***** ENTRIES SUPPLIED *****
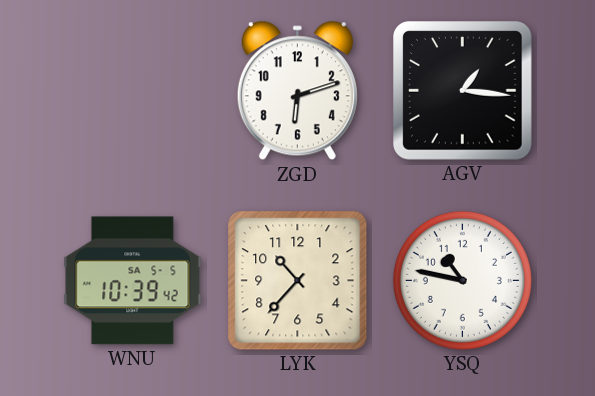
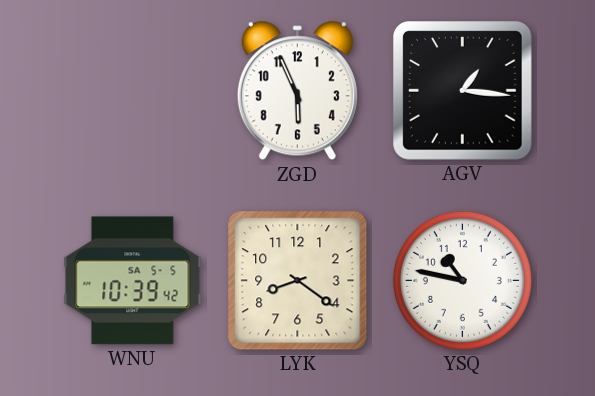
ZGD: 6:12 -> 5:56
LYK: 10:37 -> 8:21
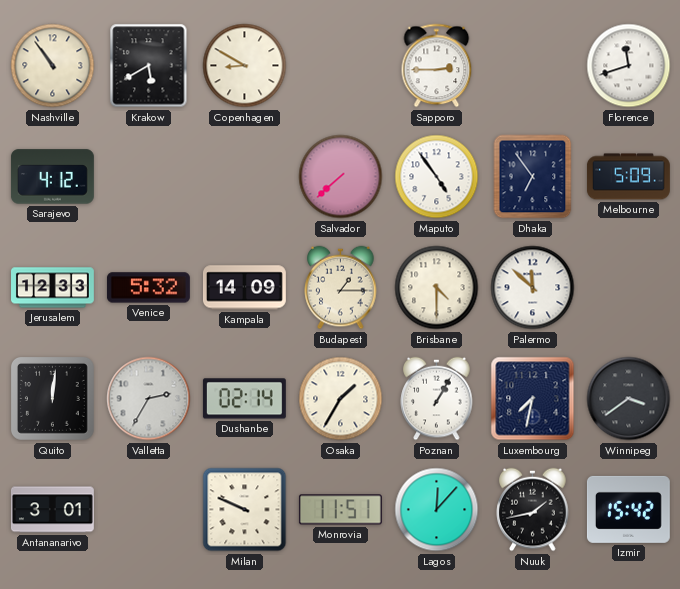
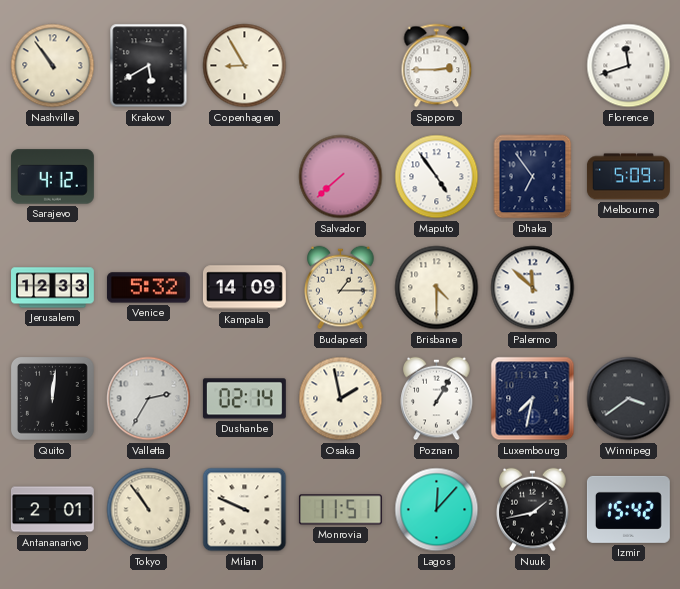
Copenhagen: 8:50 -> 8:55
Osaka: 1:35 -> 1:58
Antananarivo: 3:01 -> 2:01
Tokyo: none -> 10:54
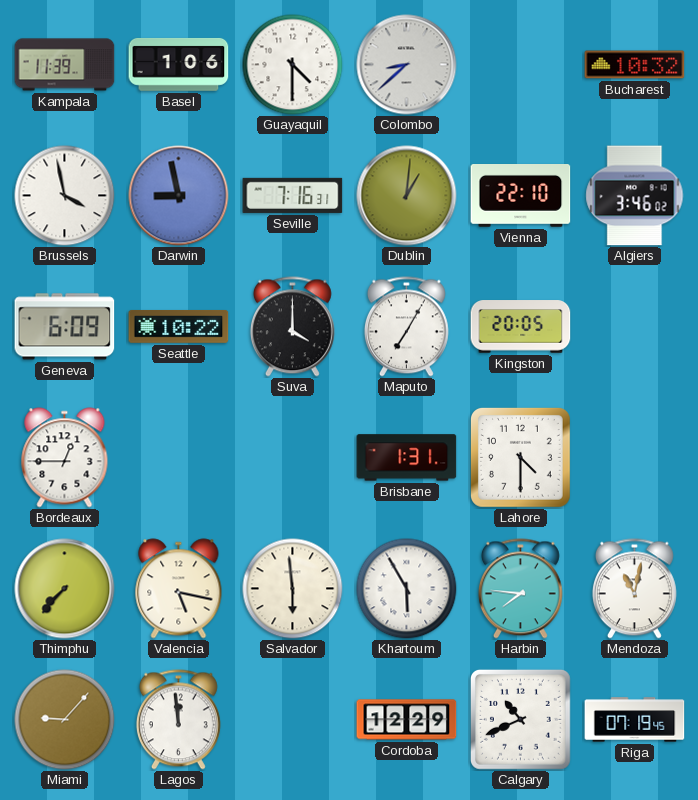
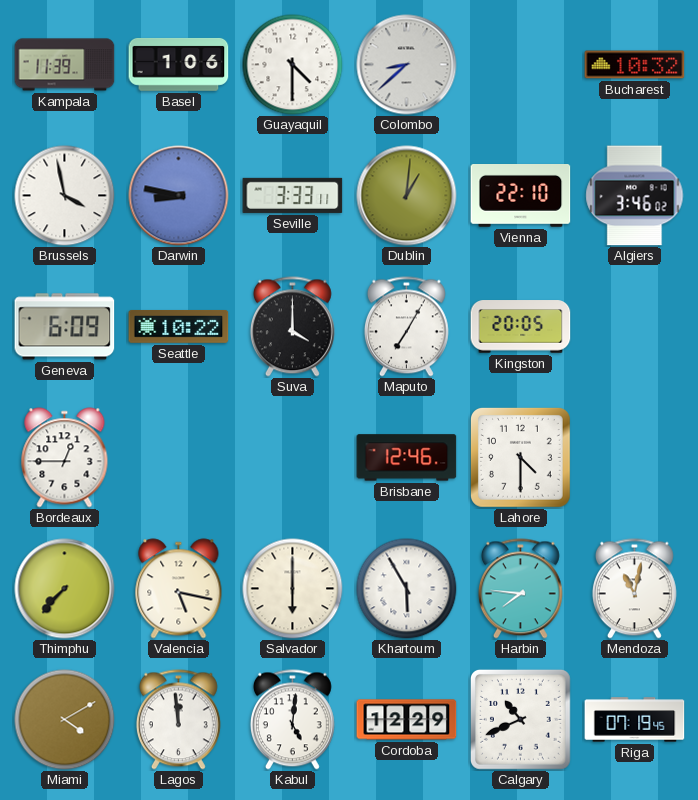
Darwin: 8:58 -> 8:47
Seville: 7:16 -> 3:33
Brisbane: 1:31 -> 12:46
Salvador: 5:59 -> 6:00
Miami: 9:07 -> 4:10
Kabul: none -> 5:01
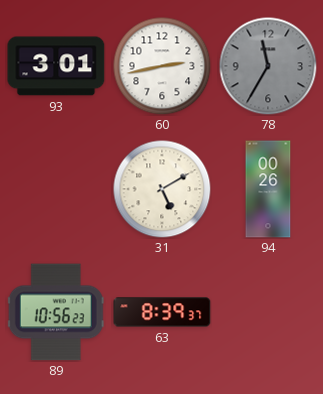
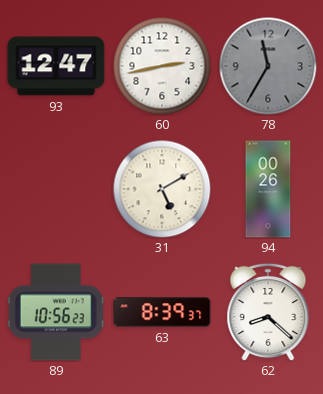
93: 3:01 -> 12:47
62: none -> 8:22
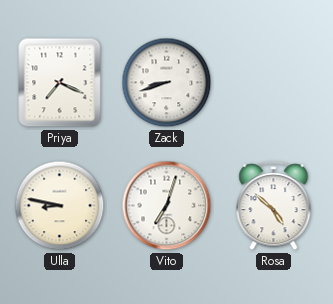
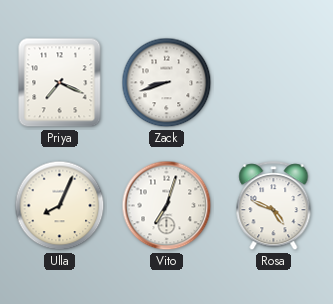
Ulla: 8:47 -> 8:04
Rosa: 4:52 -> 4:49
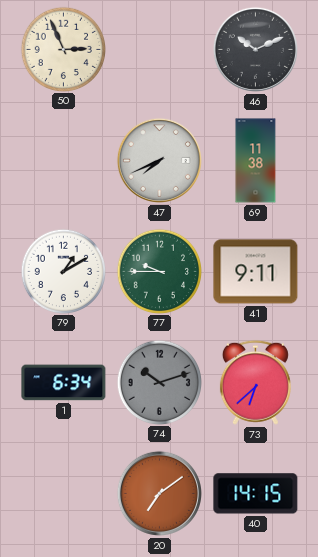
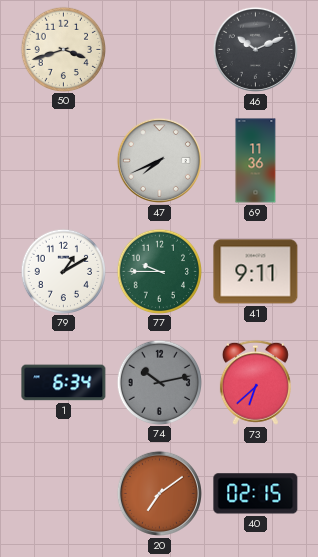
50: 2:56 -> 3:42
69: 11:38 -> 11:36
74: 10:12 -> 10:13
40: 14:15 -> 02:15
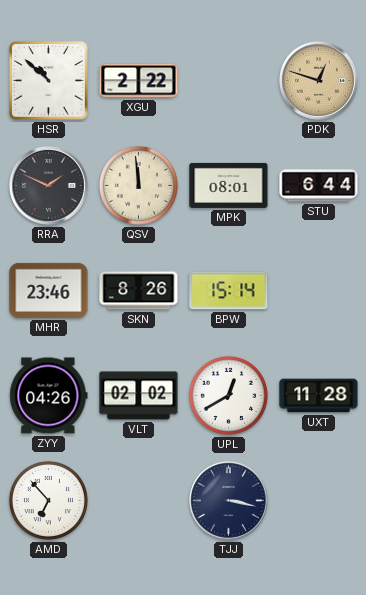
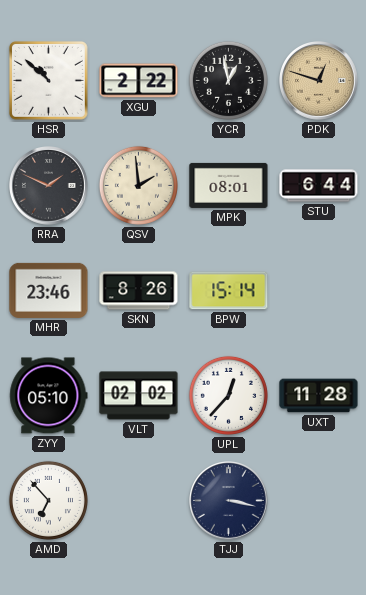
YCR: none -> 12:58
QSV: 11:59 -> 1:59
ZYY: 04:26 -> 05:10
UPL: 12:40 -> 12:37
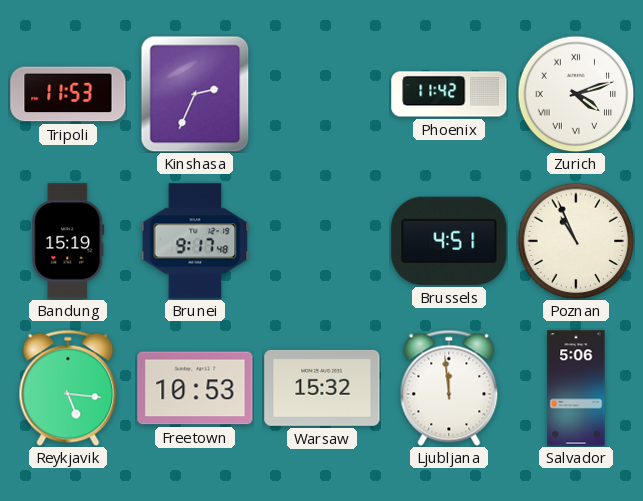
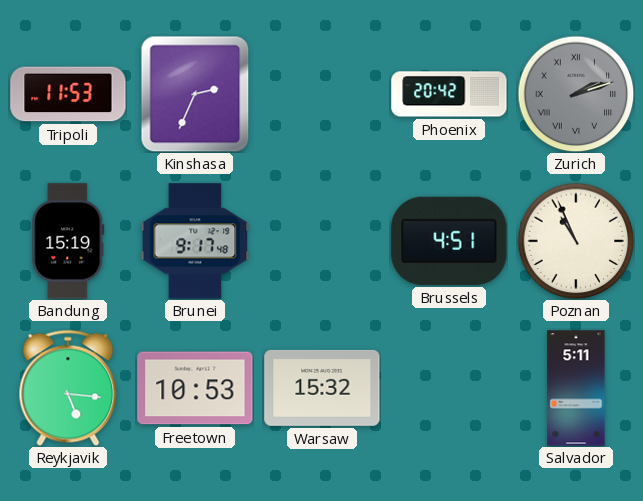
Phoenix: 11:42 -> 20:42
Zurich: 4:12 -> 2:12
Zurich dial: white -> grey
Ljubljana: 11:59 -> none
Salvador: 5:06 -> 5:11
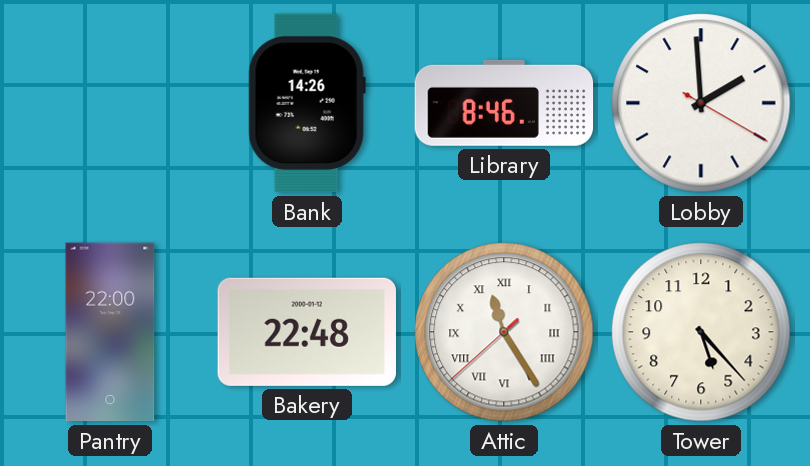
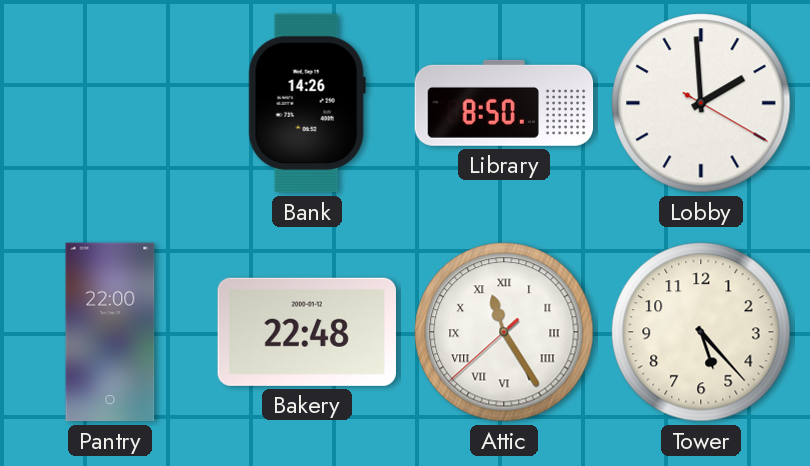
Library: 8:46 -> 8:50
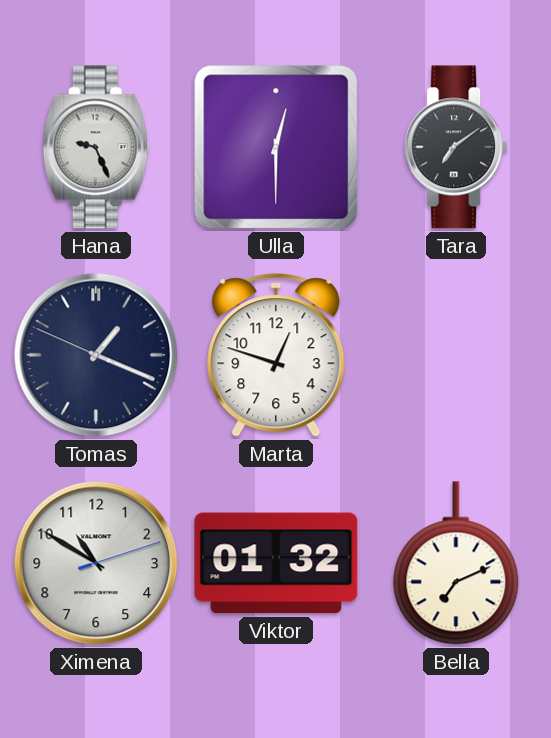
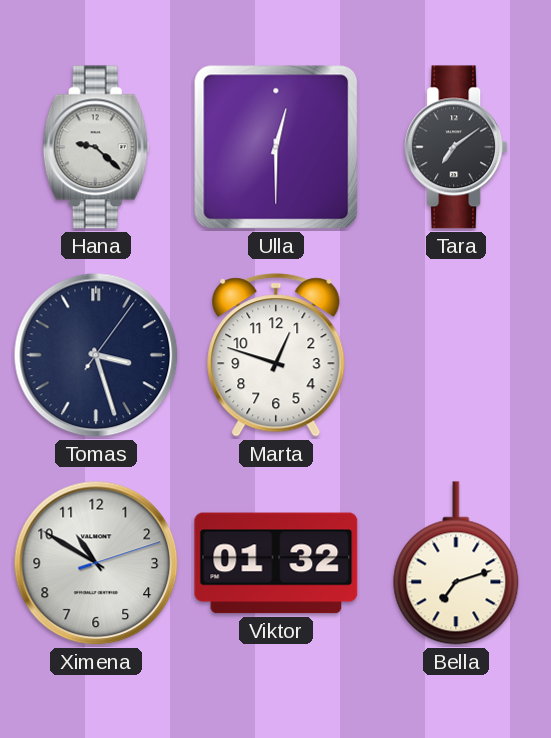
Hana: 9:26 -> 9:22
Tomas: 1:18 -> 3:27
Bella: 7:11 -> 7:12
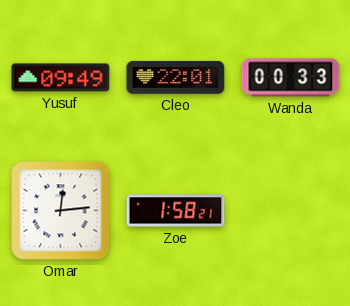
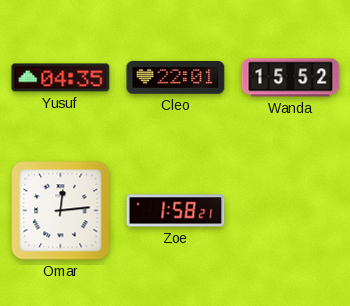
Yusuf: 09:49 -> 04:35
Wanda: 00:33 -> 15:52
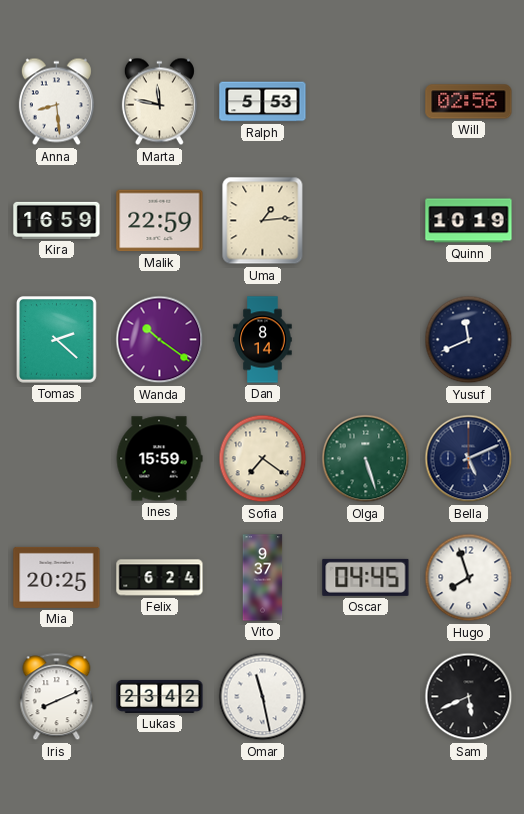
*****
### WHAT IS ASKED
Update the rows above by changing every "none" to "blank", with nothing else altered. Leave the pictures out of your answer.

### EXERCISE SOLUTION
ZGD: 6:12 -> 5:56
LYK: 10:37 -> 8:21
Copenhagen: 8:50 -> 8:55
Osaka: 1:35 -> 1:58
Antananarivo: 3:01 -> 2:01
Tokyo: blank -> 10:54
Darwin: 8:58 -> 8:47
Seville: 7:16 -> 3:33
Brisbane: 1:31 -> 12:46
Salvador: 5:59 -> 6:00
Miami: 9:07 -> 4:10
Kabul: blank -> 5:01
93: 3:01 -> 12:47
62: blank -> 8:22
Ulla: 8:47 -> 8:04
Rosa: 4:52 -> 4:49
50: 2:56 -> 3:42
69: 11:38 -> 11:36
74: 10:12 -> 10:13
40: 14:15 -> 02:15
YCR: blank -> 12:58
QSV: 11:59 -> 1:59
ZYY: 04:26 -> 05:10
UPL: 12:40 -> 12:37
Phoenix: 11:42 -> 20:42
Zurich: 4:12 -> 2:12
Zurich dial: white -> grey
Ljubljana: 11:59 -> blank
Salvador: 5:06 -> 5:11
Library: 8:46 -> 8:50
Hana: 9:26 -> 9:22
Tomas: 1:18 -> 3:27
Bella: 7:11 -> 7:12
Yusuf: 09:49 -> 04:35
Wanda: 00:33 -> 15:52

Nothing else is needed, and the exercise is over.